TASK DETAILS:
Sift through the material below and return the lines with "bucket".

SUPPLIED MATERIAL:

Start of Block

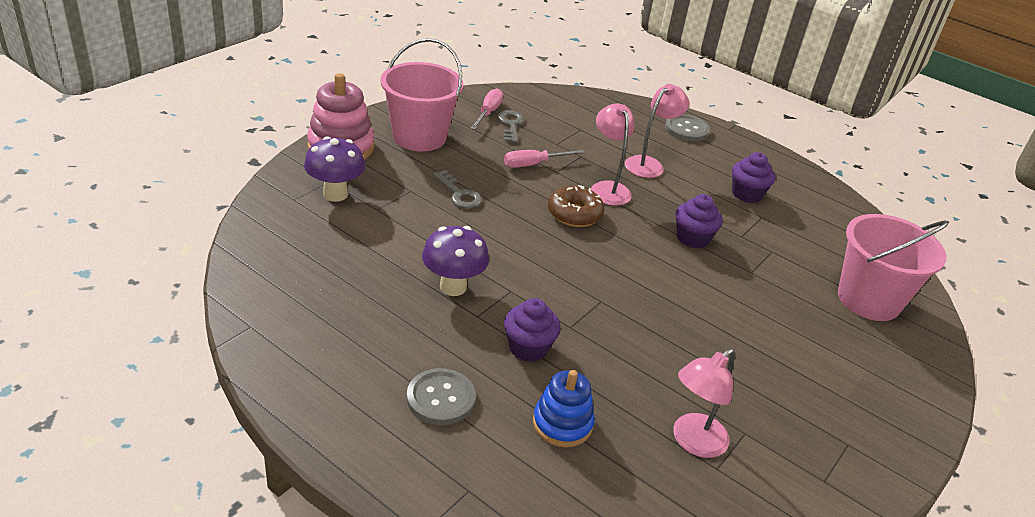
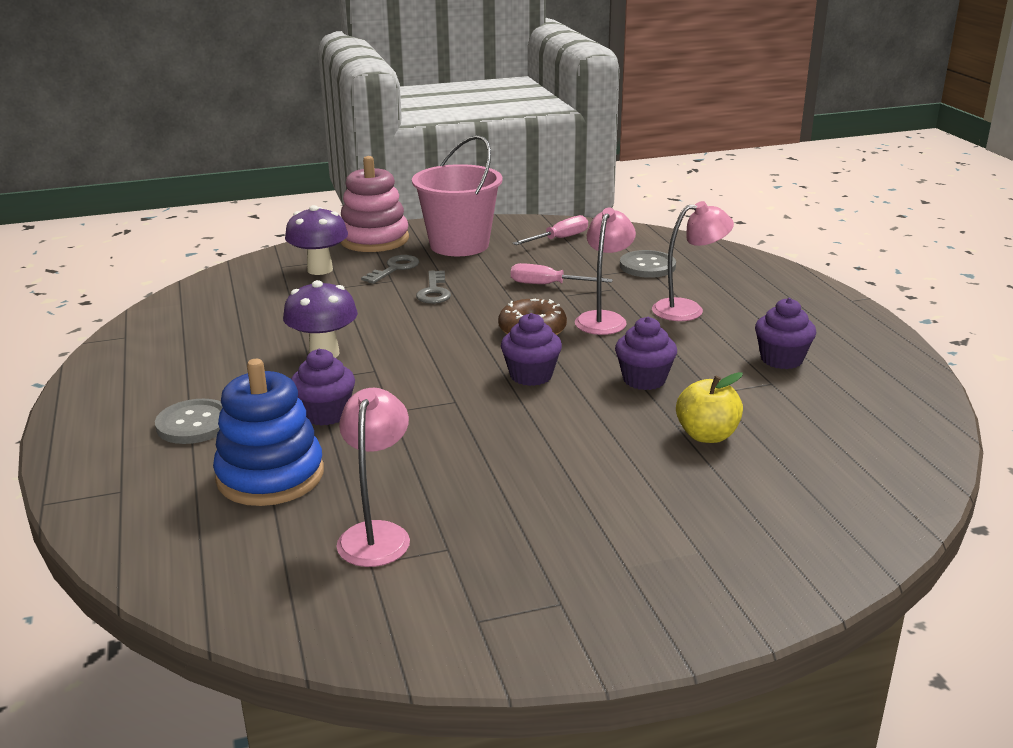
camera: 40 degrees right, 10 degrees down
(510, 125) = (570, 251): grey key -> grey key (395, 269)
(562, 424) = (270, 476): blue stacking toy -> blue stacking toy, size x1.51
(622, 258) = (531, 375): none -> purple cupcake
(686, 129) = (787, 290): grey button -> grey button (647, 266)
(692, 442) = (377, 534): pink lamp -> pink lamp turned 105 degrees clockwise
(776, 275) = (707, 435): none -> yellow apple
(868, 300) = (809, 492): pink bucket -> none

End of Block
Start of Block

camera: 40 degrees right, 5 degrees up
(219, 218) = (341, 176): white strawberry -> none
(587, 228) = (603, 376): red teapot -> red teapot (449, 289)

End of Block
Start of Block

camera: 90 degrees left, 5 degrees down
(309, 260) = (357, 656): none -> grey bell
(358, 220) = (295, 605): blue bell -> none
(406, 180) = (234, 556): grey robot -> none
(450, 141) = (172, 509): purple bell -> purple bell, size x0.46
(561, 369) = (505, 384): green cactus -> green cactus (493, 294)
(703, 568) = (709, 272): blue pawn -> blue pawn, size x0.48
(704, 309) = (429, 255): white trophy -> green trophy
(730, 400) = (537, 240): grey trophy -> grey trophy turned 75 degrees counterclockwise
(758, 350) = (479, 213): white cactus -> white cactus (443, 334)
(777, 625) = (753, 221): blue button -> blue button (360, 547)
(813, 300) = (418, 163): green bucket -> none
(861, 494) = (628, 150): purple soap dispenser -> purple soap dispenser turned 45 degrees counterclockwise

End of Block

ANSWER BOX:
(868, 300) = (809, 492): pink bucket -> none
(813, 300) = (418, 163): green bucket -> none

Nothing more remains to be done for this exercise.